Instructions for the task
Copy every line from the records that holds the word "none".

Data to examine
◆ ◆ ◆ ◆ ◆

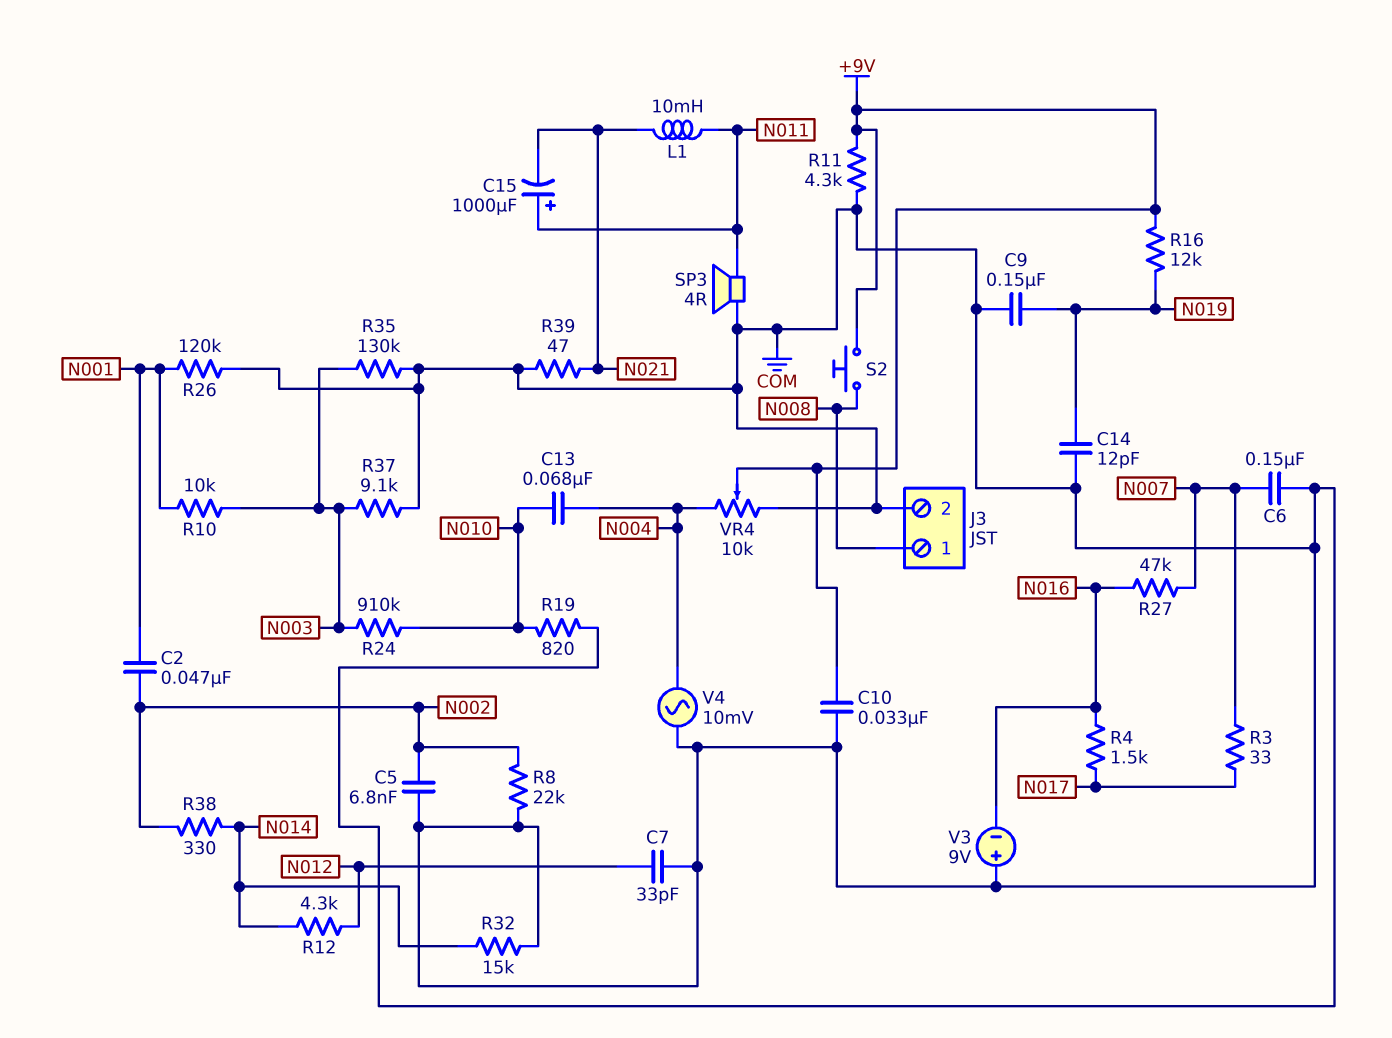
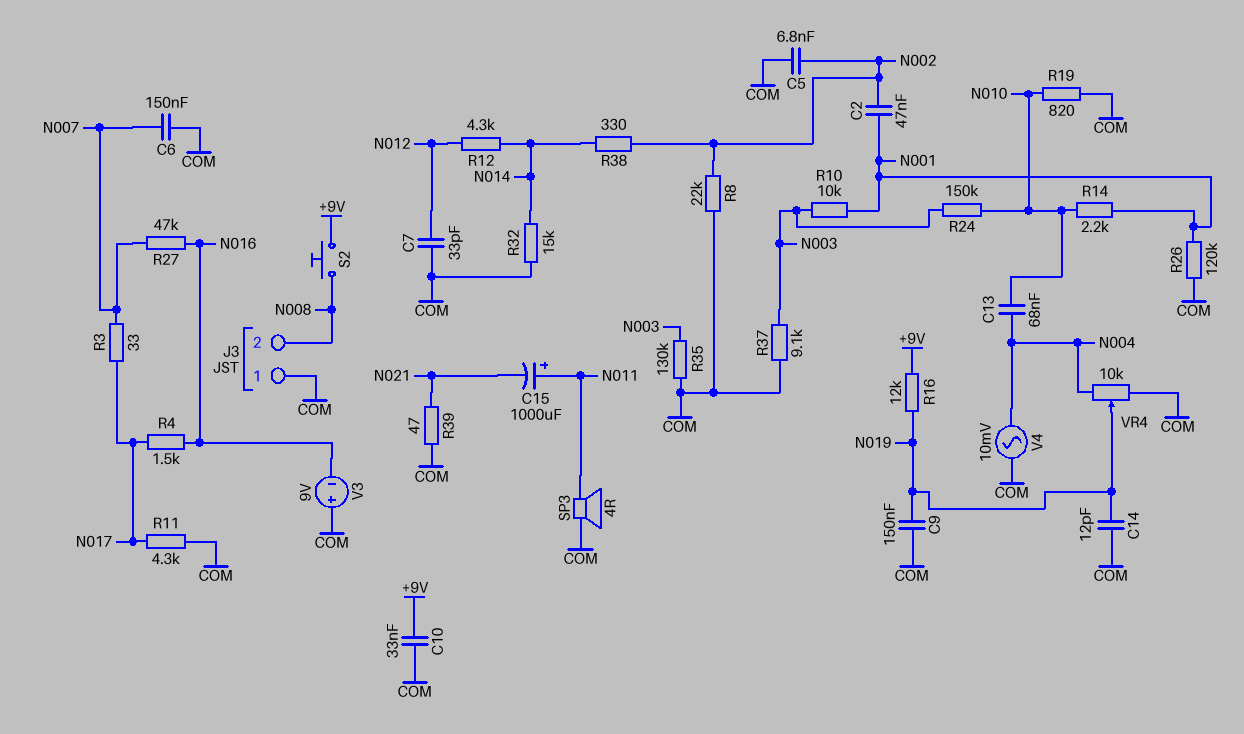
J3 pin 1: N008 -> COM
J3 pin 2: COM -> N008
L1: 10mH (N011, N021) -> none
R11: 4.3k (+9V, COM) -> 4.3k (COM, N017)
R14: none -> 2.2k (N001, N010)
R24: 910k (N003, N010) -> 150k (N003, N010)
VR4: 10k (COM, N004, wiper +9V) -> 10k (COM, N004, wiper N019)

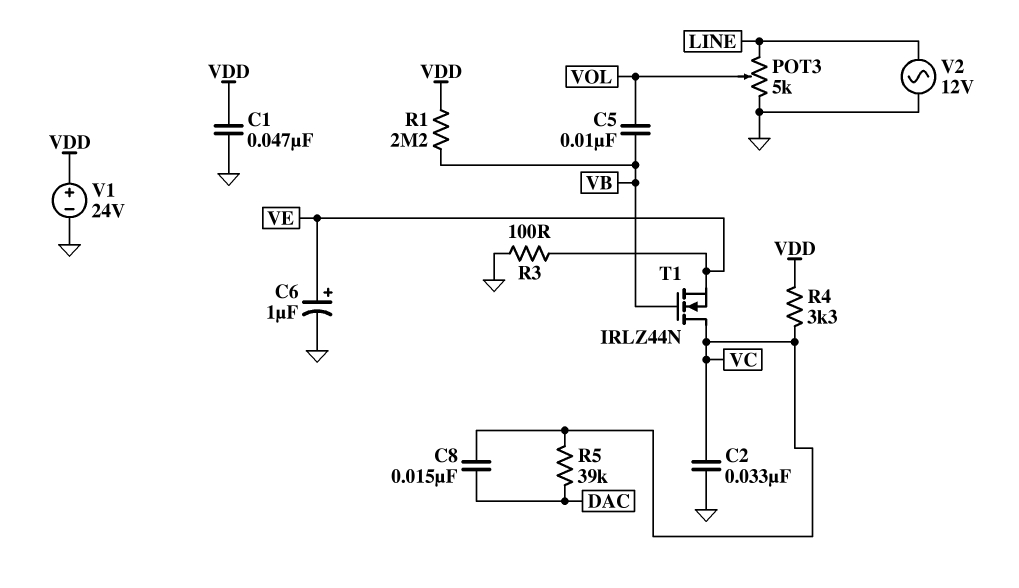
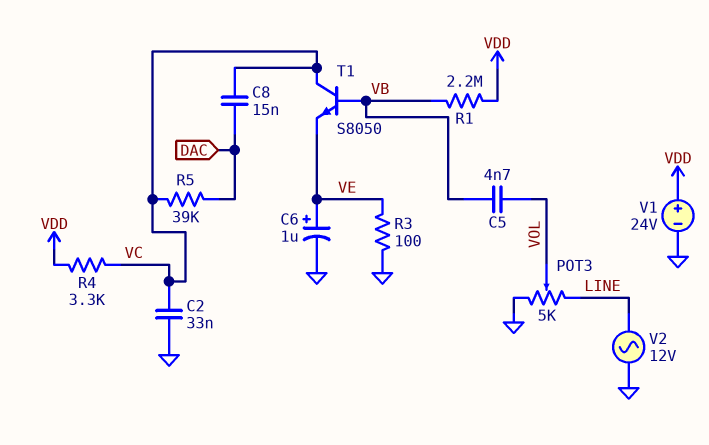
C1: 47nF (GND, VDD) -> none
C5: 10nF (VB, VOL) -> 4.7nF (VB, VOL)
T1: NMOS IRLZ44N (G VB, D VC, S VE) -> NPN S8050 (B VB, C VC, E VE)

◆ ◆ ◆ ◆ ◆

Answer space
L1: 10mH (N011, N021) -> none
R14: none -> 2.2k (N001, N010)
C1: 47nF (GND, VDD) -> none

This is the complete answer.